> _What is needed_: Report every line of the records below that contains the word "green".

> _Exercise data_:
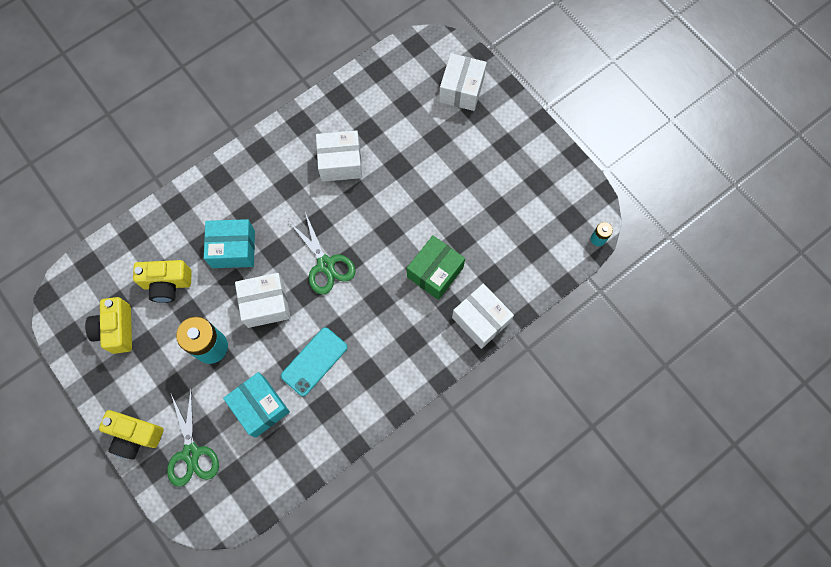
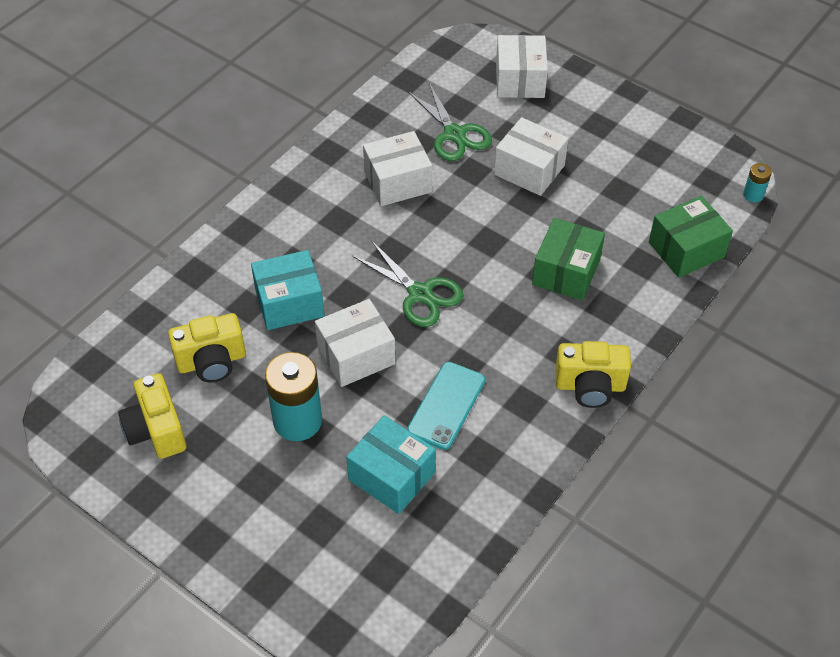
camera: 15 degrees left, 20 degrees down
yellow camera [99,410,164,460] -> yellow camera moved to [555,341,631,408]
green scissors [167,390,219,487] -> green scissors moved to [408,83,492,161]
white box [452,284,514,349] -> white box moved to [494,117,569,196]
none -> green box [649,196,733,278]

> _Reply_:
green scissors [167,390,219,487] -> green scissors moved to [408,83,492,161]
none -> green box [649,196,733,278]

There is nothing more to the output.